* _EXERCISE DESCRIPTION_:
Output the whole listing exactly, with no pictures.

* _DATA BLOCK_:
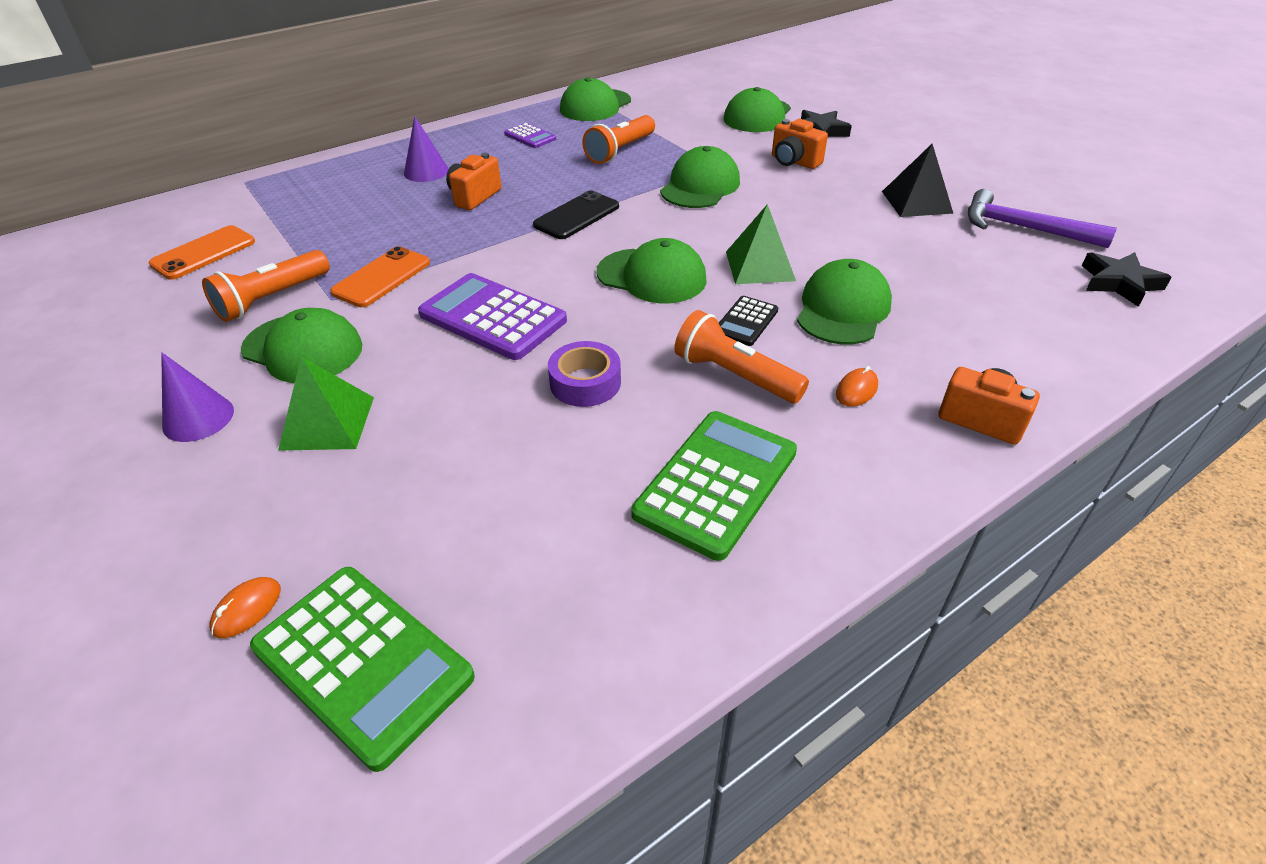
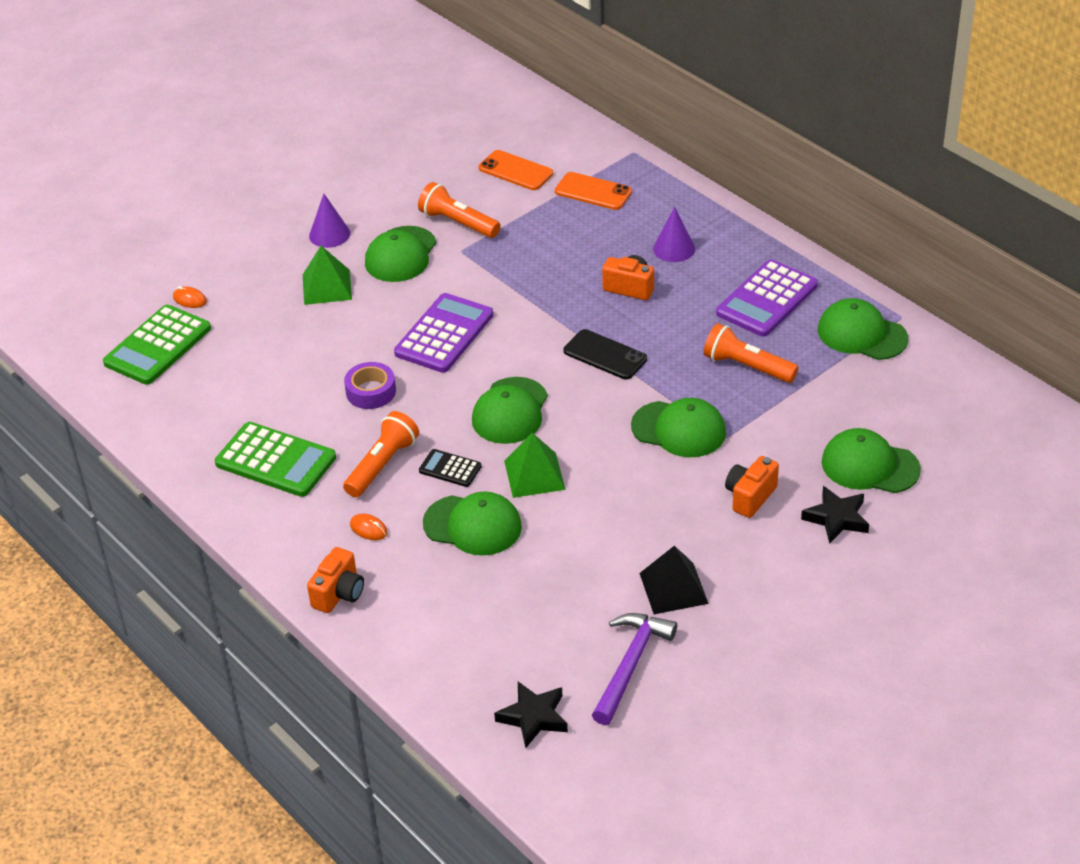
camera: 85 degrees right, 0 degrees up
(382, 277) = (492, 267): orange phone -> orange phone (593, 192)
(530, 136) = (766, 299): purple calculator -> purple calculator, size x1.94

* _THE COMPLETED TASK_:
camera: 85 degrees right, 0 degrees up
(382, 277) = (492, 267): orange phone -> orange phone (593, 192)
(530, 136) = (766, 299): purple calculator -> purple calculator, size x1.94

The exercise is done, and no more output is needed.